*TASK PROMPT*. Copying exactly, give the lines in the material below from the one with "green 1x1 brick [434,265,483,320]" to the one with "none -> brown 1x4 plate [206,120,300,204]", ends included, and nothing besides.

*TASK DATA*.
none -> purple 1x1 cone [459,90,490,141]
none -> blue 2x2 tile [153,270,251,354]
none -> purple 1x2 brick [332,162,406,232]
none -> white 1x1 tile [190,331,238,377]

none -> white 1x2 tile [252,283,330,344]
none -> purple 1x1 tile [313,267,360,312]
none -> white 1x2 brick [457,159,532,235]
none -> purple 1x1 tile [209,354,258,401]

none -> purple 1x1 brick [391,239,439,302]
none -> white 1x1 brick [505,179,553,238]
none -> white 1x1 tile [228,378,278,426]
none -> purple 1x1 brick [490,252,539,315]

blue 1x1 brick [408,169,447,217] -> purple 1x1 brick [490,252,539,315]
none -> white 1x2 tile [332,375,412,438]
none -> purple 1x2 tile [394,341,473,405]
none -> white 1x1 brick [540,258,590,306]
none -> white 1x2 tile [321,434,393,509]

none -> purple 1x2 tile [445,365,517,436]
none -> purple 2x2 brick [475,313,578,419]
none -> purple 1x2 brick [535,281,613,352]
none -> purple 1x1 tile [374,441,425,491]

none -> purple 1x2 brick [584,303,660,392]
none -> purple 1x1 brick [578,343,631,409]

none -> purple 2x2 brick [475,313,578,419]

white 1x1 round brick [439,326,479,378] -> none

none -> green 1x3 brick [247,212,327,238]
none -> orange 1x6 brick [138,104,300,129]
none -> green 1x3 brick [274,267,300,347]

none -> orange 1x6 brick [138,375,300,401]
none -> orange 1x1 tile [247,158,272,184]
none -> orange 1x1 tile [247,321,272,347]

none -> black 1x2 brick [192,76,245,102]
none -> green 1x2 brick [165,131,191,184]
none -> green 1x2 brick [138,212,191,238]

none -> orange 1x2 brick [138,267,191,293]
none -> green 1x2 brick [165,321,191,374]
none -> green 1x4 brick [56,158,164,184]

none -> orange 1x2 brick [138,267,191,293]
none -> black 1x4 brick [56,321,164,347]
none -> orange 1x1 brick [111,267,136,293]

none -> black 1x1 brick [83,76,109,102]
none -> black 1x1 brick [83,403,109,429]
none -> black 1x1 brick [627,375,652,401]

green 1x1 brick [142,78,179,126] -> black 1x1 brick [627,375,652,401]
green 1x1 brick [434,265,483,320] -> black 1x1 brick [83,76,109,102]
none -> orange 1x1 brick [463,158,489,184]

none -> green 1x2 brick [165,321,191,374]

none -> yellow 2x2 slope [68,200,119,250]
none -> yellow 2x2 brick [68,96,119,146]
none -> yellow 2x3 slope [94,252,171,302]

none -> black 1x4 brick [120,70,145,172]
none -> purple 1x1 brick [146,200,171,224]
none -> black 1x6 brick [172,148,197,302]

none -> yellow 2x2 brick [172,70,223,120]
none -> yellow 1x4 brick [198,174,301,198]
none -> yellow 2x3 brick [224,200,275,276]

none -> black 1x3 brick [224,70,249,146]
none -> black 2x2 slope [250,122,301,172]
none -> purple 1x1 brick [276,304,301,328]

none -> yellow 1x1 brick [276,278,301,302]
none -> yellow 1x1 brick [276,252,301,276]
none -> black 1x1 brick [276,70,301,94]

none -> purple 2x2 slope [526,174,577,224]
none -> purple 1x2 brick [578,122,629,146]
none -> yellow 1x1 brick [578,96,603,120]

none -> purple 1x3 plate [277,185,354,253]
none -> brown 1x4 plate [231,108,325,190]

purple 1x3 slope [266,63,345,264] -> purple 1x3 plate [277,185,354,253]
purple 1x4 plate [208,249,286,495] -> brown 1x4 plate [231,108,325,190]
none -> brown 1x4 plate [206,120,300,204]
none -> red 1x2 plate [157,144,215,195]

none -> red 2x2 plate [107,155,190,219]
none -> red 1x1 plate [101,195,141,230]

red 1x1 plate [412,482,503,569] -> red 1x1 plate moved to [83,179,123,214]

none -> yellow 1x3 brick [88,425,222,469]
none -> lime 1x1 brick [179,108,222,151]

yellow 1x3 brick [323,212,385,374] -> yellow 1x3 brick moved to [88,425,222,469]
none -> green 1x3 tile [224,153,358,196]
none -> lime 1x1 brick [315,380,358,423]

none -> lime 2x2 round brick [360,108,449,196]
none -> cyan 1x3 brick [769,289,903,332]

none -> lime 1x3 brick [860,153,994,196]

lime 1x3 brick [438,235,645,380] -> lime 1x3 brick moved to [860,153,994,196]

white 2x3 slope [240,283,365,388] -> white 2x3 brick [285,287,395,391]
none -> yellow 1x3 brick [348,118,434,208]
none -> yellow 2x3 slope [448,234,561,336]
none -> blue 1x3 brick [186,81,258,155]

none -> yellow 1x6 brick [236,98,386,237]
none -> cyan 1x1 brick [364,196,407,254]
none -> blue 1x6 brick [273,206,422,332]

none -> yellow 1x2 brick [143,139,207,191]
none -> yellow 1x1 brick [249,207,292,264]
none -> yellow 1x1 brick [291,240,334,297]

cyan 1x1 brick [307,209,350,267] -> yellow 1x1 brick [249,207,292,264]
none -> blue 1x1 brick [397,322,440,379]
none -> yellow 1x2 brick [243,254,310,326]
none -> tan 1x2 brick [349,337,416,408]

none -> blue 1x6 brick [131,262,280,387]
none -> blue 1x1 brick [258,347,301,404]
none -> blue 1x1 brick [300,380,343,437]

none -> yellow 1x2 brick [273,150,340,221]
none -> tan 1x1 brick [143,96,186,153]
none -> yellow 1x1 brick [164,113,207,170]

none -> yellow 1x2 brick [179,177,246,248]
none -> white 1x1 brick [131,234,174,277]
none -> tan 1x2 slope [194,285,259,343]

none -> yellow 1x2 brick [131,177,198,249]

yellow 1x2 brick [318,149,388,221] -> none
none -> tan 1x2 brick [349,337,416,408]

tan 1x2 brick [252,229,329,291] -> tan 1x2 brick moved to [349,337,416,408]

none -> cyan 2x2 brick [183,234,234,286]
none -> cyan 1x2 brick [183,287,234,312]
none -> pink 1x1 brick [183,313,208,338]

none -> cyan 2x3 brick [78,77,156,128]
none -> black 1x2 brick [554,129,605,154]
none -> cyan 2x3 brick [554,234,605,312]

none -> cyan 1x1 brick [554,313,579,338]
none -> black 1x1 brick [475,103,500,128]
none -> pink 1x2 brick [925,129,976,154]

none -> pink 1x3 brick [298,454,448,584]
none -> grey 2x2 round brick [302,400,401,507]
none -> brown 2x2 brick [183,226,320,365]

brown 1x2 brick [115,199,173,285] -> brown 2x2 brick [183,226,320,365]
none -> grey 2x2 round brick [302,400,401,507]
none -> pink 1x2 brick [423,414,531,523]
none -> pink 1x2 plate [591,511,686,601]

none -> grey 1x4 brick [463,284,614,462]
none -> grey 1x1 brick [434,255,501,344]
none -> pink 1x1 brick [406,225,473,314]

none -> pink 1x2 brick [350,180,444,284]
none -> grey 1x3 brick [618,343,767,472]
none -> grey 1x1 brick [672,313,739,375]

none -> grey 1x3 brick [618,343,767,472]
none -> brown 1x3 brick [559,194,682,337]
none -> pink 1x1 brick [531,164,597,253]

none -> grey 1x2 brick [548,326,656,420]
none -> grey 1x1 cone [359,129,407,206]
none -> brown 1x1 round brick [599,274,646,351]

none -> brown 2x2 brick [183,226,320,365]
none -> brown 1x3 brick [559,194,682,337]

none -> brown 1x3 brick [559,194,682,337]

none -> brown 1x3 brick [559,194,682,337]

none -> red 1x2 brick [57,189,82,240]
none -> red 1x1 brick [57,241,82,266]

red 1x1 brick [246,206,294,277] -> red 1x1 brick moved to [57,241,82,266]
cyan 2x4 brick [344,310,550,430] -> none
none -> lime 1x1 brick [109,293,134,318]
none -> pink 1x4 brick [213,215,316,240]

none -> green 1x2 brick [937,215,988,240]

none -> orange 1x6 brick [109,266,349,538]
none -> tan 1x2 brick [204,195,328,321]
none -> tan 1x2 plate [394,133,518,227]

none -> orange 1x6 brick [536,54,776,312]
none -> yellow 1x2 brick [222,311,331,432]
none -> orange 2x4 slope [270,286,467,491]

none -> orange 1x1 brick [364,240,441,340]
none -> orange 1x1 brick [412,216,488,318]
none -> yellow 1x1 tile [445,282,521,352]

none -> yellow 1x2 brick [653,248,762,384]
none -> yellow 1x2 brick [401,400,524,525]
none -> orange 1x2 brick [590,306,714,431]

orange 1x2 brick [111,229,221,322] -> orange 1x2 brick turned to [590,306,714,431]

*EXERCISE SOLUTION*.
green 1x1 brick [434,265,483,320] -> black 1x1 brick [83,76,109,102]
none -> orange 1x1 brick [463,158,489,184]

none -> green 1x2 brick [165,321,191,374]

none -> yellow 2x2 slope [68,200,119,250]
none -> yellow 2x2 brick [68,96,119,146]
none -> yellow 2x3 slope [94,252,171,302]

none -> black 1x4 brick [120,70,145,172]
none -> purple 1x1 brick [146,200,171,224]
none -> black 1x6 brick [172,148,197,302]

none -> yellow 2x2 brick [172,70,223,120]
none -> yellow 1x4 brick [198,174,301,198]
none -> yellow 2x3 brick [224,200,275,276]

none -> black 1x3 brick [224,70,249,146]
none -> black 2x2 slope [250,122,301,172]
none -> purple 1x1 brick [276,304,301,328]

none -> yellow 1x1 brick [276,278,301,302]
none -> yellow 1x1 brick [276,252,301,276]
none -> black 1x1 brick [276,70,301,94]

none -> purple 2x2 slope [526,174,577,224]
none -> purple 1x2 brick [578,122,629,146]
none -> yellow 1x1 brick [578,96,603,120]

none -> purple 1x3 plate [277,185,354,253]
none -> brown 1x4 plate [231,108,325,190]

purple 1x3 slope [266,63,345,264] -> purple 1x3 plate [277,185,354,253]
purple 1x4 plate [208,249,286,495] -> brown 1x4 plate [231,108,325,190]
none -> brown 1x4 plate [206,120,300,204]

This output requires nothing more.